To do
Would you return each entry exactly as written, omitting any pictures?

Records for this exercise
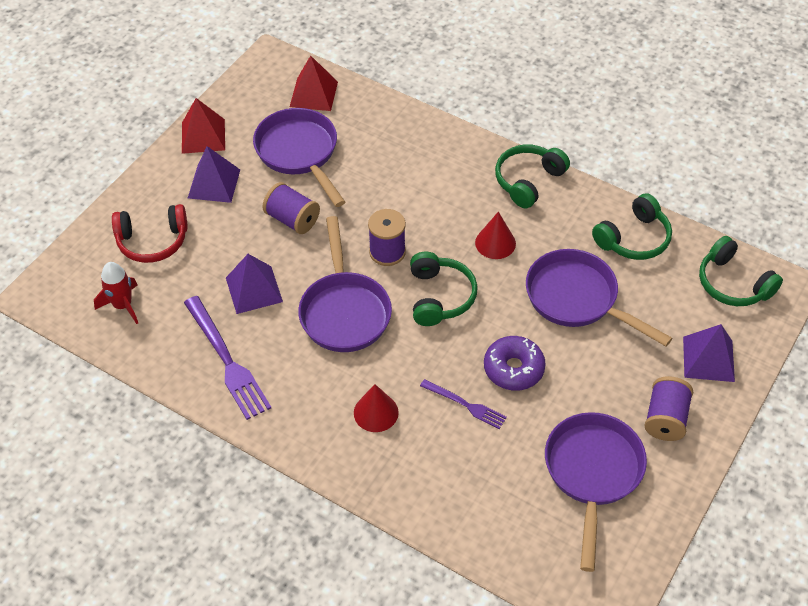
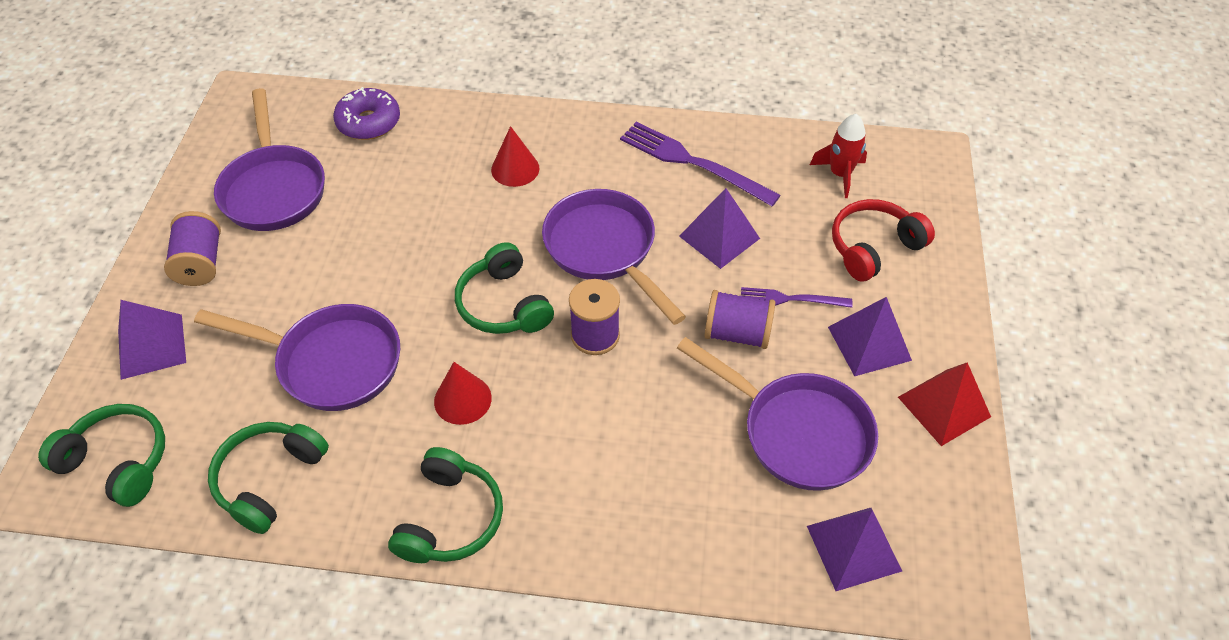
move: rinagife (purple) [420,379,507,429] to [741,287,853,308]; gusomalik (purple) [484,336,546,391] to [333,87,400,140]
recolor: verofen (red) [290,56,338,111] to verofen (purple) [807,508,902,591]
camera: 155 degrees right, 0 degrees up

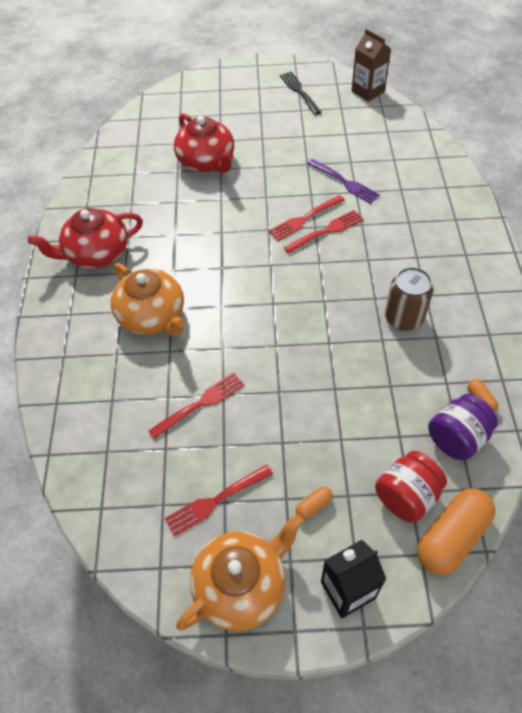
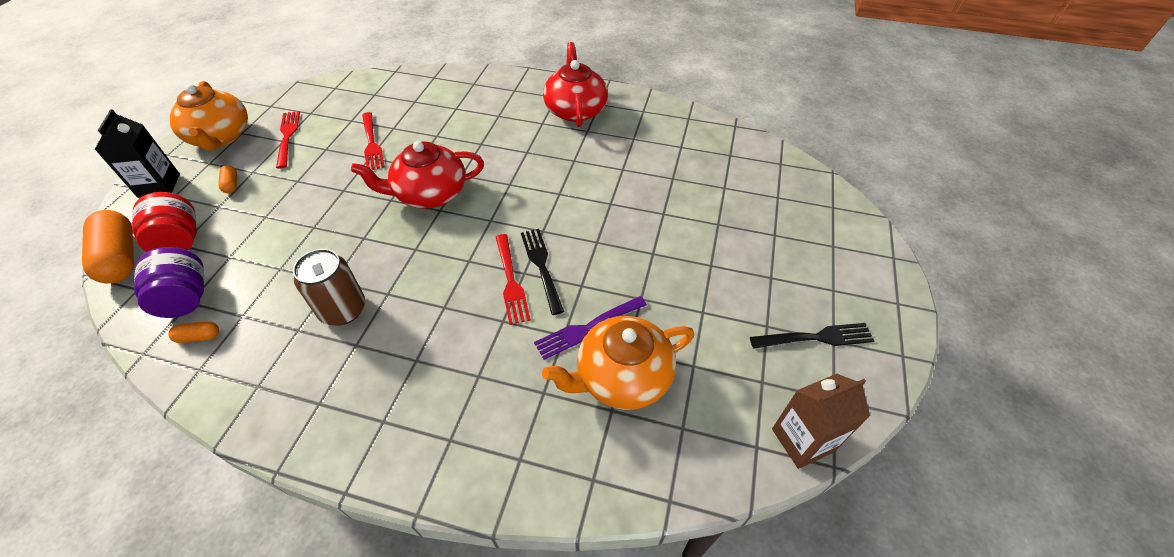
move: binivuzok (orange) [111,263,185,336] to [542,316,694,410]; binivuzok (red) [174,113,234,173] to [351,141,484,208]
recolor: rinagife (red) [268,195,345,241] to rinagife (black) [521,229,564,315]
camera: 105 degrees right, 5 degrees down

Result for this exercise
move: rinagife (purple) [420,379,507,429] to [741,287,853,308]; gusomalik (purple) [484,336,546,391] to [333,87,400,140]
recolor: verofen (red) [290,56,338,111] to verofen (purple) [807,508,902,591]
camera: 155 degrees right, 0 degrees up

move: binivuzok (orange) [111,263,185,336] to [542,316,694,410]; binivuzok (red) [174,113,234,173] to [351,141,484,208]
recolor: rinagife (red) [268,195,345,241] to rinagife (black) [521,229,564,315]
camera: 105 degrees right, 5 degrees down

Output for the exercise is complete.